# INSTRUCTIONS TO FOLLOW
Give an exact transcription limited to the lines from the one with "(264, 282) = (254, 272): yellow" through the end of the entries, including both; no pictures belong in it.

SOURCE RECORDS below:

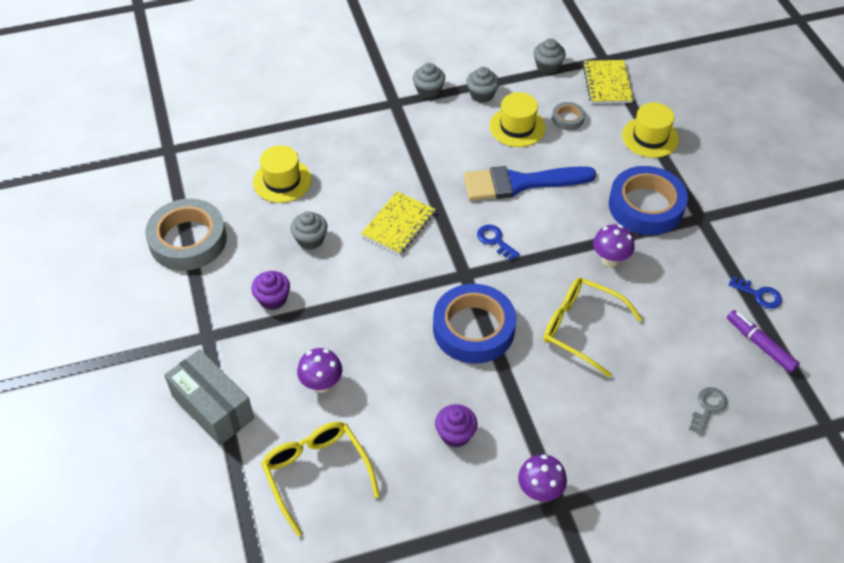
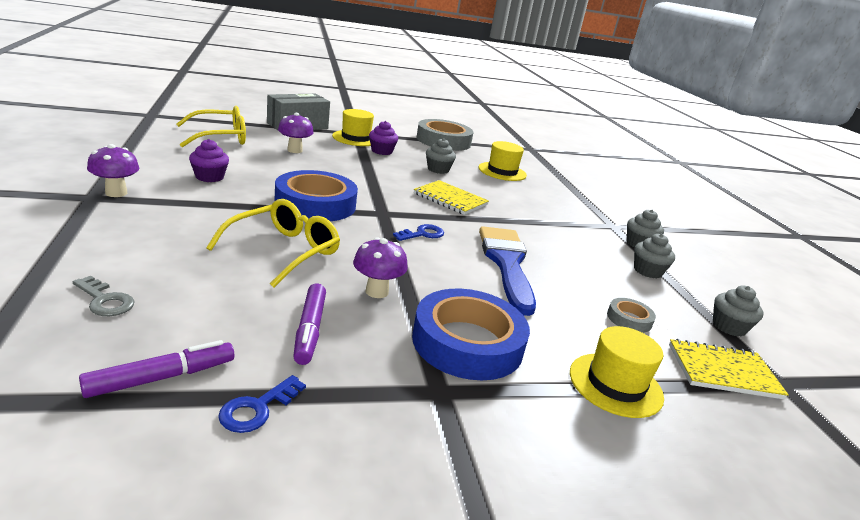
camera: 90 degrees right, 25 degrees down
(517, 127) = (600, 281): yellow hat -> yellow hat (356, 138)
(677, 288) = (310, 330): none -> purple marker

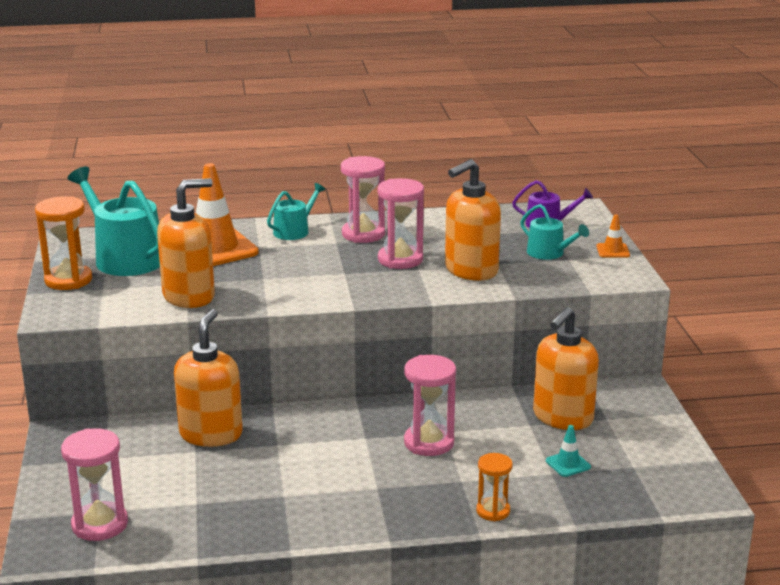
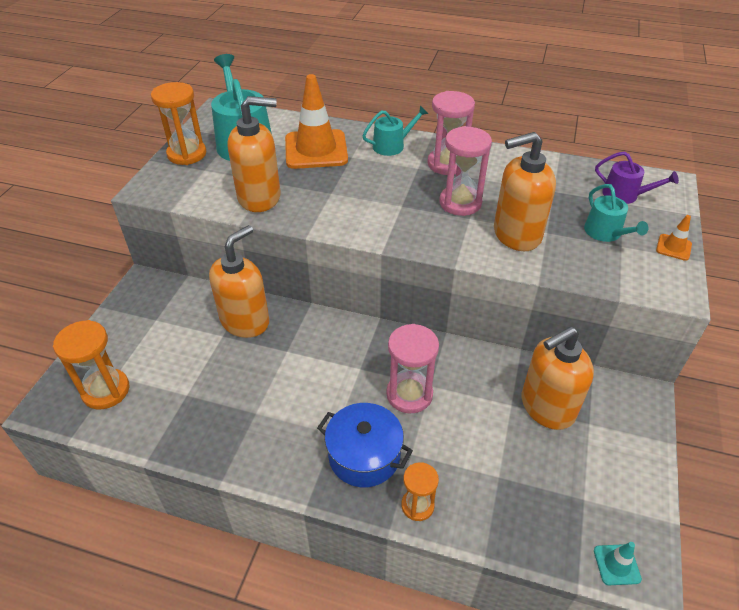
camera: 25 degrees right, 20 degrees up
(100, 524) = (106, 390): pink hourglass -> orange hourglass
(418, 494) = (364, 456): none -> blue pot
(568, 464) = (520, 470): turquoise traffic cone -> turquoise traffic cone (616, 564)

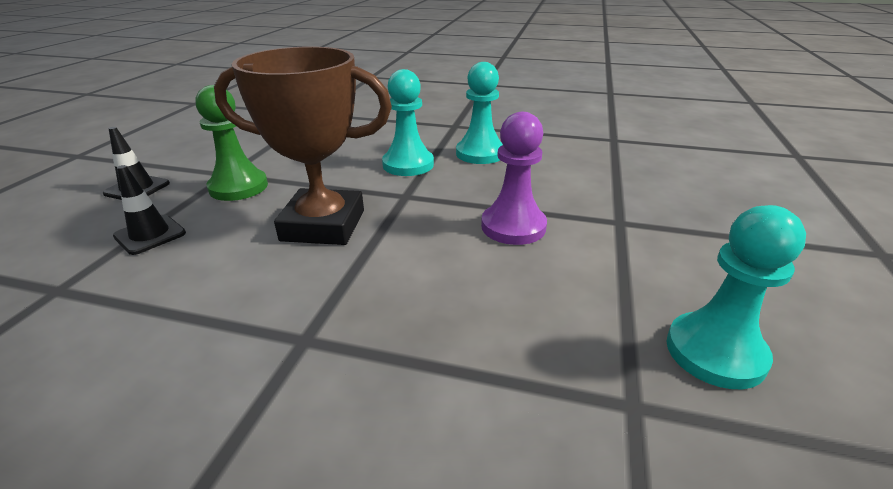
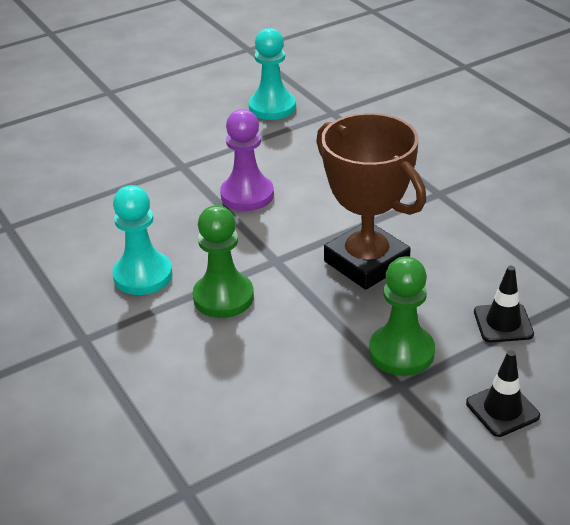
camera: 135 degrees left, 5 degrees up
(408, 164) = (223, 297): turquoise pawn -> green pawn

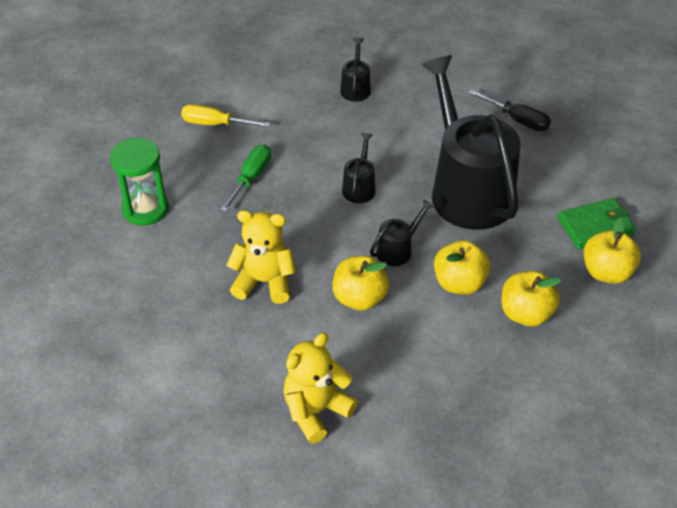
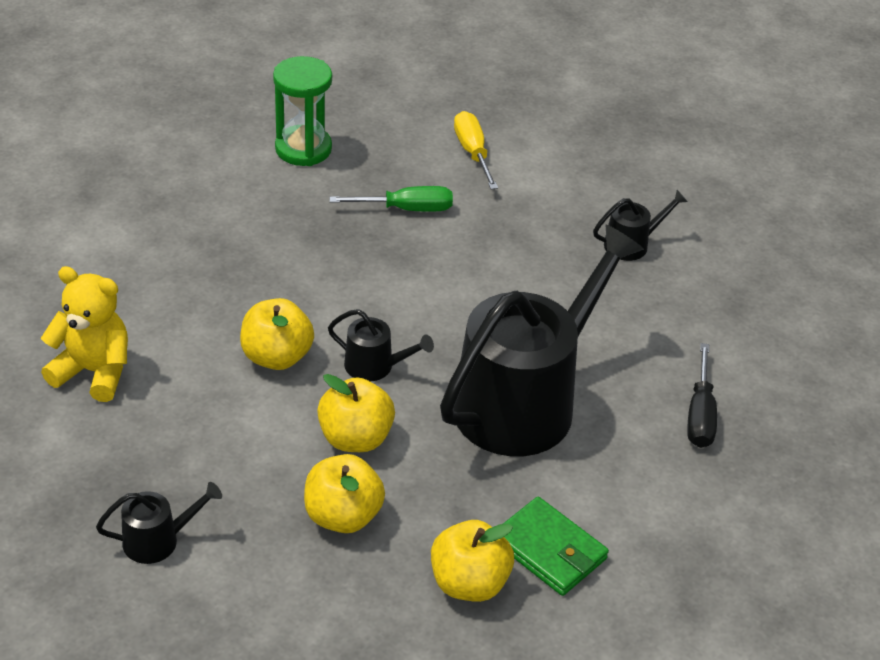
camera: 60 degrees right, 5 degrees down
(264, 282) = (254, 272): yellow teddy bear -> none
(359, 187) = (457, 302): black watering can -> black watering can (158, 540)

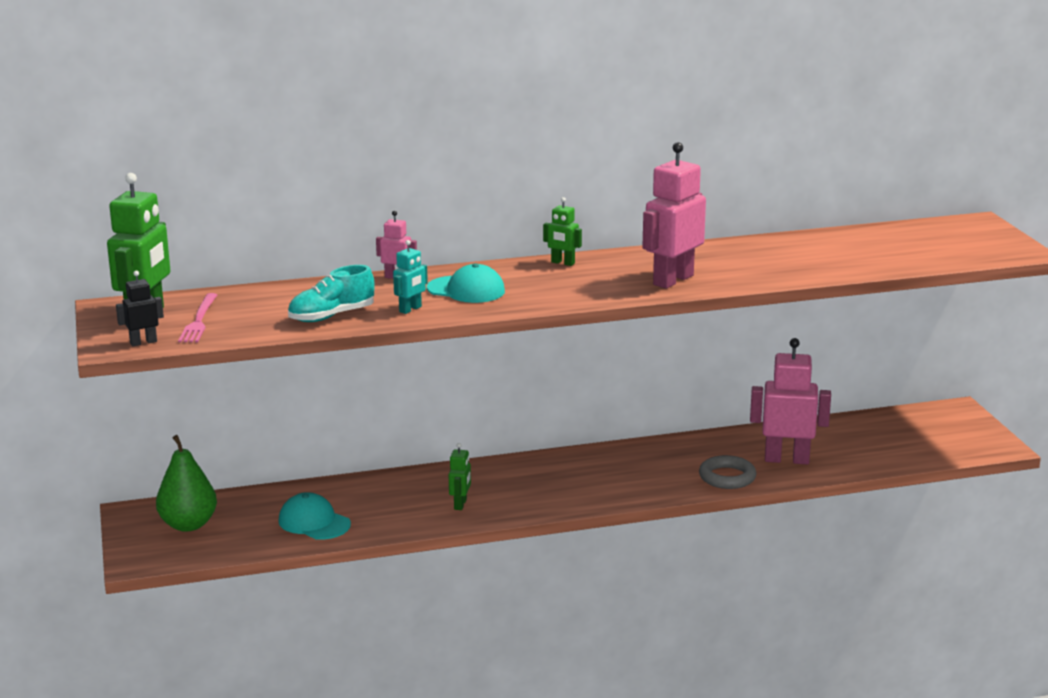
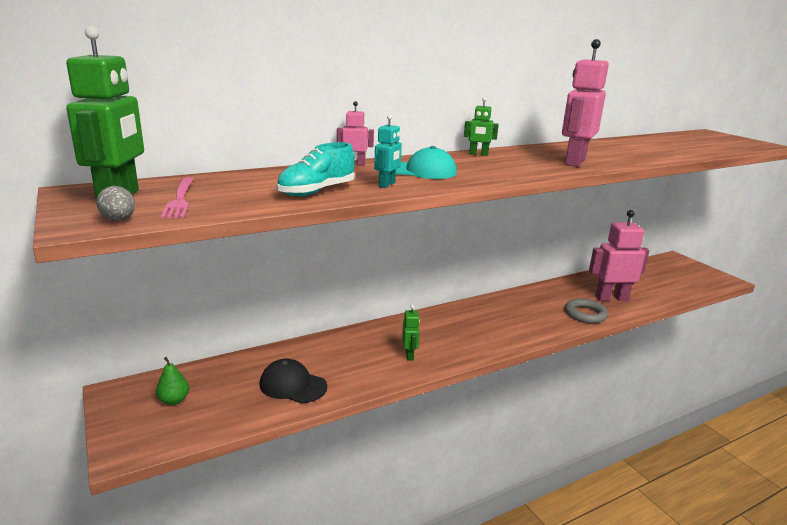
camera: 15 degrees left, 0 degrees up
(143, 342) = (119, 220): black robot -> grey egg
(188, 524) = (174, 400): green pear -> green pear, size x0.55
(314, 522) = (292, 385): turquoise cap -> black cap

End of SOURCE RECORDS.

# FINISHED EXERCISE
(264, 282) = (254, 272): yellow teddy bear -> none
(359, 187) = (457, 302): black watering can -> black watering can (158, 540)

camera: 15 degrees left, 0 degrees up
(143, 342) = (119, 220): black robot -> grey egg
(188, 524) = (174, 400): green pear -> green pear, size x0.55
(314, 522) = (292, 385): turquoise cap -> black cap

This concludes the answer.